::: Information supplied :::

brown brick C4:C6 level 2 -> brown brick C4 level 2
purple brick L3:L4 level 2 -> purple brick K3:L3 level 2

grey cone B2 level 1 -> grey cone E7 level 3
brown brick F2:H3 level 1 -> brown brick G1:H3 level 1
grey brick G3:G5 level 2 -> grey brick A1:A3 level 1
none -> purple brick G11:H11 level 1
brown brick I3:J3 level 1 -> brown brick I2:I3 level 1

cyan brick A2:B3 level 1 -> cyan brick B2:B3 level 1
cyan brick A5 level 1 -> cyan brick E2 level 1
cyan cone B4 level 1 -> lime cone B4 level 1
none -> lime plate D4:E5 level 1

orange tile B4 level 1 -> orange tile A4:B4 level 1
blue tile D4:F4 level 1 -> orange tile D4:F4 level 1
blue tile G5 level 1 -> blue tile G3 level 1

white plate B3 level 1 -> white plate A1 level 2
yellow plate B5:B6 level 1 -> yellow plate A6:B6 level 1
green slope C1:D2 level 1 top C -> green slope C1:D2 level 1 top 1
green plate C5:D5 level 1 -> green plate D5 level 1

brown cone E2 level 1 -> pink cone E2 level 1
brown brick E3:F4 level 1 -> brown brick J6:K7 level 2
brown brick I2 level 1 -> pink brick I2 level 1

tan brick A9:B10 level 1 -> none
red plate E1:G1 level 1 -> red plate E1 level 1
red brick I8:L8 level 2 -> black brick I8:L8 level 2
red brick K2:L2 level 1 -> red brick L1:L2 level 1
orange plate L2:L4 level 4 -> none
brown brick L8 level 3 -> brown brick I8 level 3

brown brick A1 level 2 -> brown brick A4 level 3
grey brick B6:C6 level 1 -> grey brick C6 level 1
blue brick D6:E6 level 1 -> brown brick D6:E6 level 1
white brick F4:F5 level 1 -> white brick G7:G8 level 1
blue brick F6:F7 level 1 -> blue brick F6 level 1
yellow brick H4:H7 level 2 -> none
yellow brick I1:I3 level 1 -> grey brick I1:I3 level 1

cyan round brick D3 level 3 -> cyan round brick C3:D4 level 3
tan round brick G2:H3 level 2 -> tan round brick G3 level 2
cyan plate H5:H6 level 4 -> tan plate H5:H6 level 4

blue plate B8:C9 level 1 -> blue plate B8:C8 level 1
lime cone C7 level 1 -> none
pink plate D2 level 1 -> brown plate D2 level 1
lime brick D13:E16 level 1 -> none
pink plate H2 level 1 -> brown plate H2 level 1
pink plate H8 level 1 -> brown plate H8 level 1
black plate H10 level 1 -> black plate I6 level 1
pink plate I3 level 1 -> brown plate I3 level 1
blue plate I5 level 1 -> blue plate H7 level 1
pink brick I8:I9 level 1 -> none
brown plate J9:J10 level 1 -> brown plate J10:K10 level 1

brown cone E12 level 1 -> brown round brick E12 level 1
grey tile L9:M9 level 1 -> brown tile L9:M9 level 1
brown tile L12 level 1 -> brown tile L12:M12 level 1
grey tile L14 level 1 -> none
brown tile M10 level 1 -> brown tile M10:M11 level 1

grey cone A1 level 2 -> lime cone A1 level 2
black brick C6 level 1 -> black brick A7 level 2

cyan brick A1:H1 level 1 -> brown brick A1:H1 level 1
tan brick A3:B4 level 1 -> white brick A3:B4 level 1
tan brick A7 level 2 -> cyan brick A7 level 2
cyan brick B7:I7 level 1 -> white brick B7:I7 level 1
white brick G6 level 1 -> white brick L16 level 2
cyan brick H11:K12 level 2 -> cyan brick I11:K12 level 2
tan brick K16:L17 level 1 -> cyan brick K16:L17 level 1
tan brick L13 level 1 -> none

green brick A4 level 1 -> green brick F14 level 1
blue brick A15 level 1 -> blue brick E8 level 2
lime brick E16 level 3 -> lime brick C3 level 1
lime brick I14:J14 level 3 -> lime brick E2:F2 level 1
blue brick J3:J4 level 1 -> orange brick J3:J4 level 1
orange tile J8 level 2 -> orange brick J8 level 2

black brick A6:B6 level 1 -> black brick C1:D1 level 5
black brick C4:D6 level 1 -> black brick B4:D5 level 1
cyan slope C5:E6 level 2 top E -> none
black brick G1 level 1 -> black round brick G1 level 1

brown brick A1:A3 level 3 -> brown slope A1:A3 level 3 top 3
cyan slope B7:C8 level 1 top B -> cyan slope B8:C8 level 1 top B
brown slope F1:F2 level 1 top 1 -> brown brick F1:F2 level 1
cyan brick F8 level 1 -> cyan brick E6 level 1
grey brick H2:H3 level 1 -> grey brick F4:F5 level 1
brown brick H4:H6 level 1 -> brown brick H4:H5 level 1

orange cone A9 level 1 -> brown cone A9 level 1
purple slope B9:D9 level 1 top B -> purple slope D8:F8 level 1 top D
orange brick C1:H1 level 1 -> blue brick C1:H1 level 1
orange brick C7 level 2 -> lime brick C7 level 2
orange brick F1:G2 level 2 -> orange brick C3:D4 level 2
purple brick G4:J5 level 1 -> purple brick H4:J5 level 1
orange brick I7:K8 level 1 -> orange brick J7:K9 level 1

:::

Reading through the records above, report each line in which the string "orange" is found.

» **Solution for this exercise**
orange tile B4 level 1 -> orange tile A4:B4 level 1
blue tile D4:F4 level 1 -> orange tile D4:F4 level 1
orange plate L2:L4 level 4 -> none
blue brick J3:J4 level 1 -> orange brick J3:J4 level 1
orange tile J8 level 2 -> orange brick J8 level 2
orange cone A9 level 1 -> brown cone A9 level 1
orange brick C1:H1 level 1 -> blue brick C1:H1 level 1
orange brick C7 level 2 -> lime brick C7 level 2
orange brick F1:G2 level 2 -> orange brick C3:D4 level 2
orange brick I7:K8 level 1 -> orange brick J7:K9 level 1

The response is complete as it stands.